== About this exercise ==
Output all of the data below without changing a word, and exclude the pictures.
:: Given data
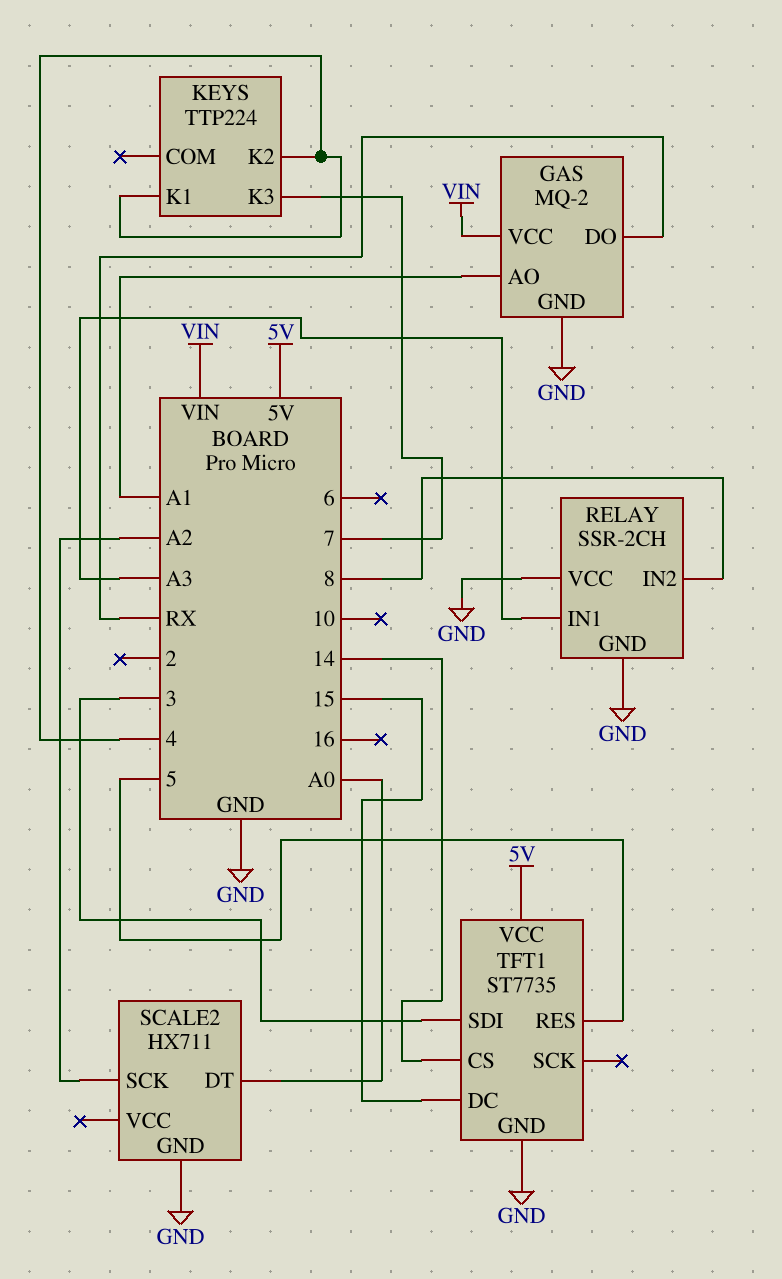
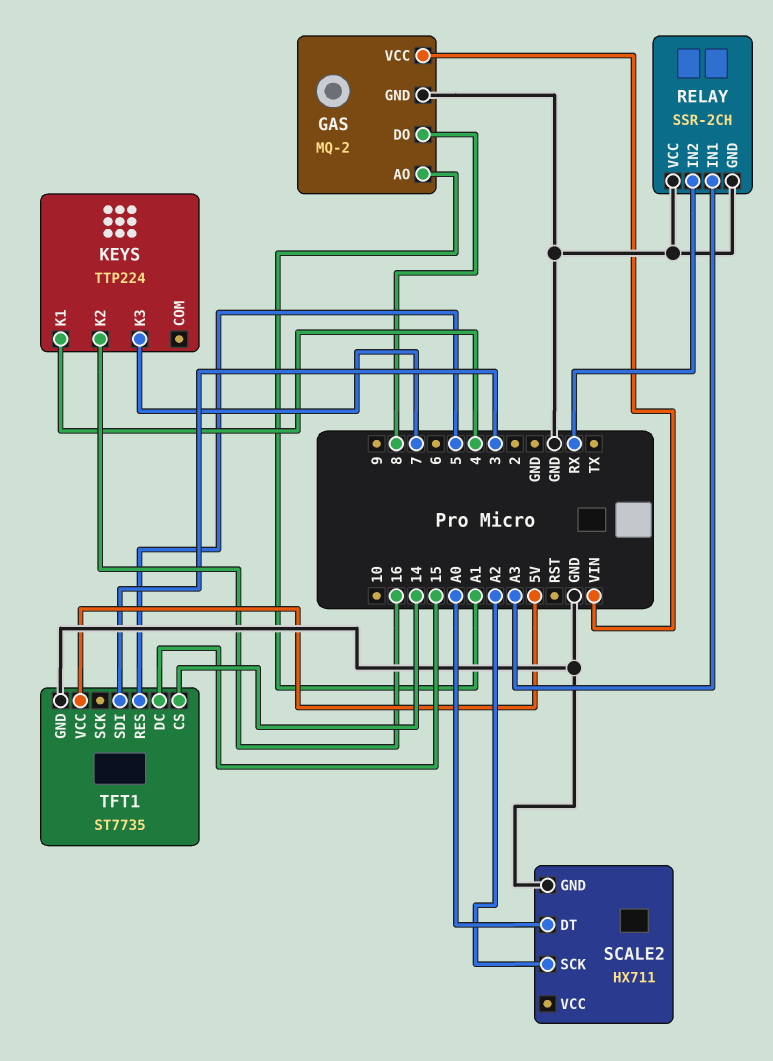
GAS pin DO: RX -> 8
KEYS pin K2: 4 -> 16
RELAY pin IN2: 8 -> RX

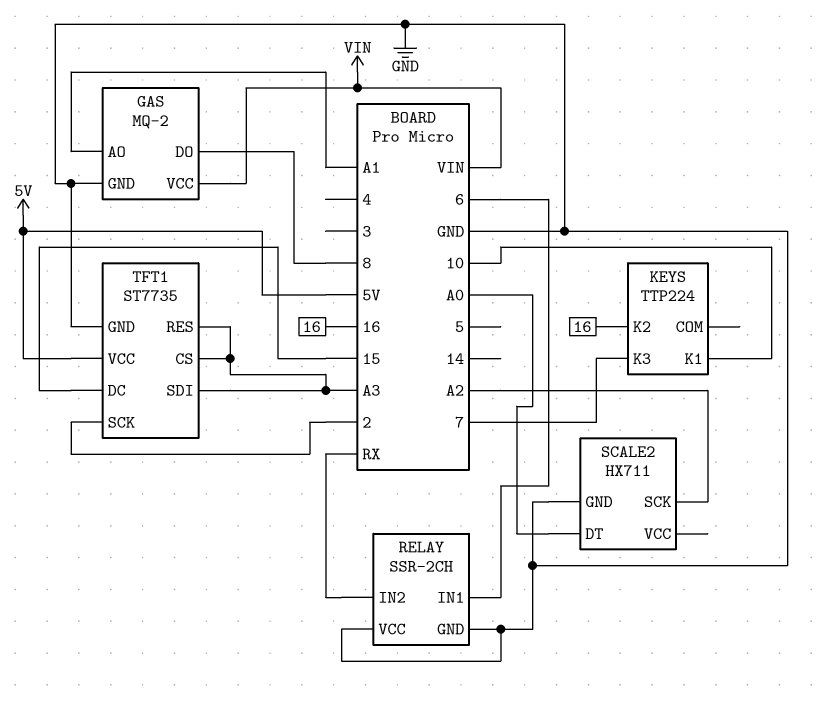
KEYS pin K1: 4 -> 10
RELAY pin IN1: A3 -> 6
TFT1 pin CS: 14 -> A3
TFT1 pin RES: 5 -> A3
TFT1 pin SCK: none -> 2
TFT1 pin SDI: 3 -> A3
::::
== Response ==
GAS pin DO: RX -> 8
KEYS pin K2: 4 -> 16
RELAY pin IN2: 8 -> RX

KEYS pin K1: 4 -> 10
RELAY pin IN1: A3 -> 6
TFT1 pin CS: 14 -> A3
TFT1 pin RES: 5 -> A3
TFT1 pin SCK: none -> 2
TFT1 pin SDI: 3 -> A3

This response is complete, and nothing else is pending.